**INPUT RECORDS**
Segment Open

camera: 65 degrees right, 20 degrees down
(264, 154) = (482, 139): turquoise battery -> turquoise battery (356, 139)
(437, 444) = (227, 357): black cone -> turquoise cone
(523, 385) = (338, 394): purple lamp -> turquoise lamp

Segment Closed
Segment Open

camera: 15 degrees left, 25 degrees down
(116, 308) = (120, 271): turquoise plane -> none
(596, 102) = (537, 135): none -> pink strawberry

Segment Closed

**EXERCISE**
What lines in the entries above include the string "none"? Return each one.

**TASK RESPONSE**
(116, 308) = (120, 271): turquoise plane -> none
(596, 102) = (537, 135): none -> pink strawberry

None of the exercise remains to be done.